Records provided below:

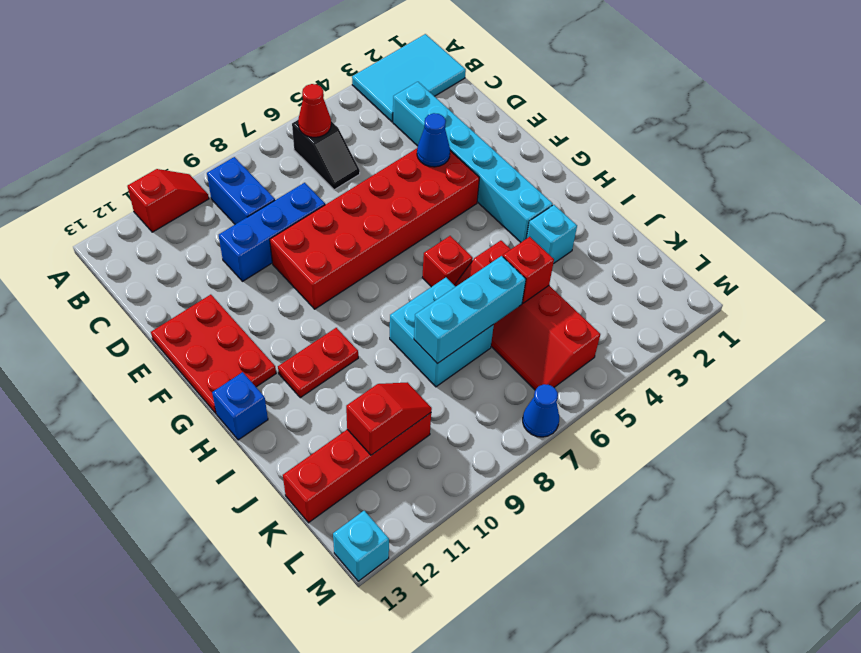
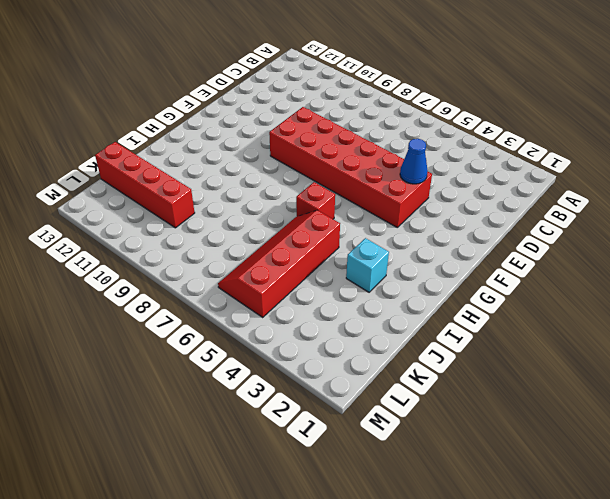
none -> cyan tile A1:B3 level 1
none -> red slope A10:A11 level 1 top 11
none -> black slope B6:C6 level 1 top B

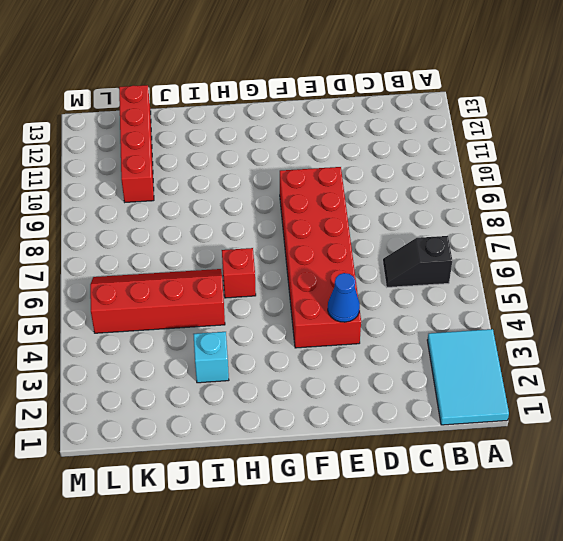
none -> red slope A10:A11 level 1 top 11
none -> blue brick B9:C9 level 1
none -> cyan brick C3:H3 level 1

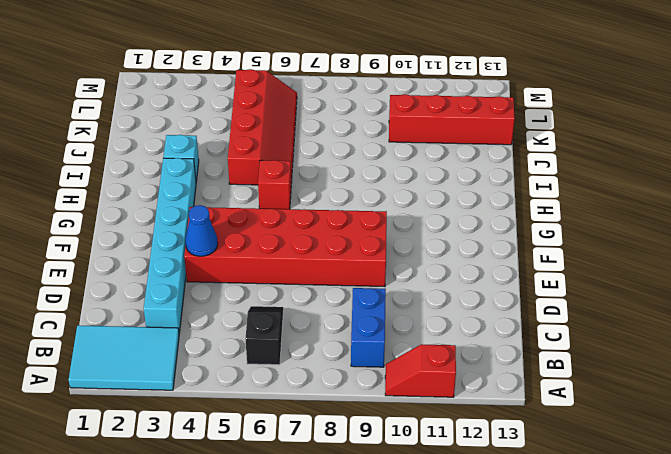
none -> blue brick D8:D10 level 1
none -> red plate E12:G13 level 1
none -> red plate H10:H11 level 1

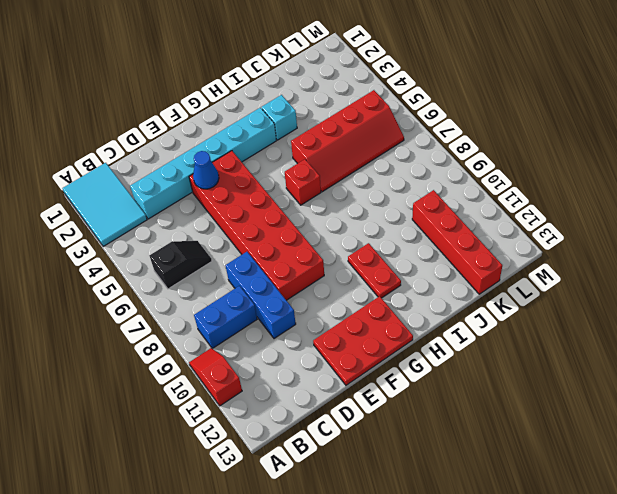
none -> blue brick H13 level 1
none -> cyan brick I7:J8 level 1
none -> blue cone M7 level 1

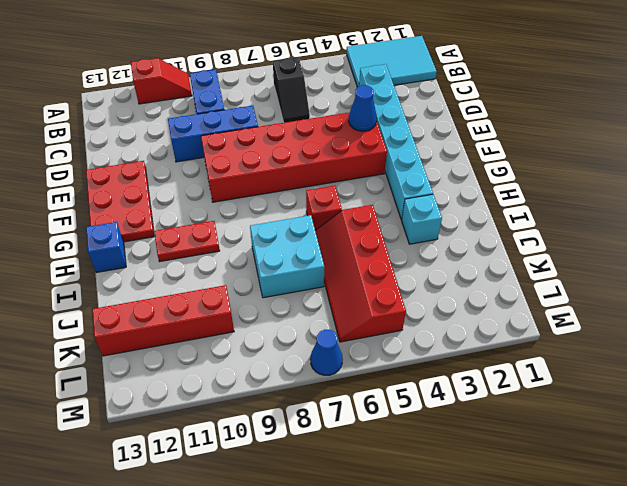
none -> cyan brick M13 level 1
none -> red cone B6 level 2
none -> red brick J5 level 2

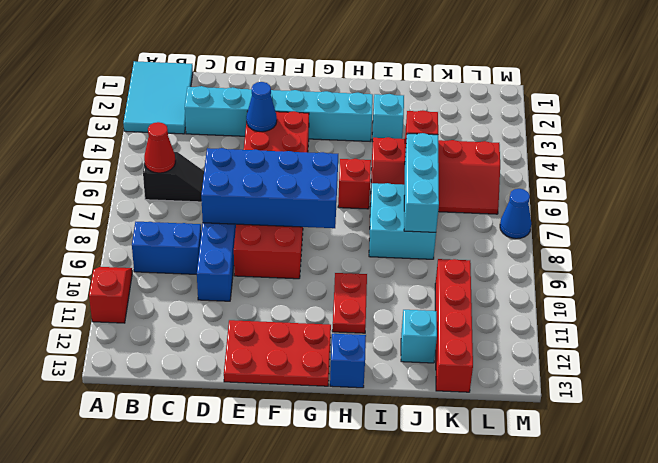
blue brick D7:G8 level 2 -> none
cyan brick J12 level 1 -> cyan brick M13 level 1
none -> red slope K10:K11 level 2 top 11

End of Records provided.

How to complete this task: Restate word for word each line from the one containing "none -> cyan brick M13 level 1" through the end of the material, pictures excluded.

Your response:
none -> cyan brick M13 level 1
none -> red cone B6 level 2
none -> red brick J5 level 2

blue brick D7:G8 level 2 -> none
cyan brick J12 level 1 -> cyan brick M13 level 1
none -> red slope K10:K11 level 2 top 11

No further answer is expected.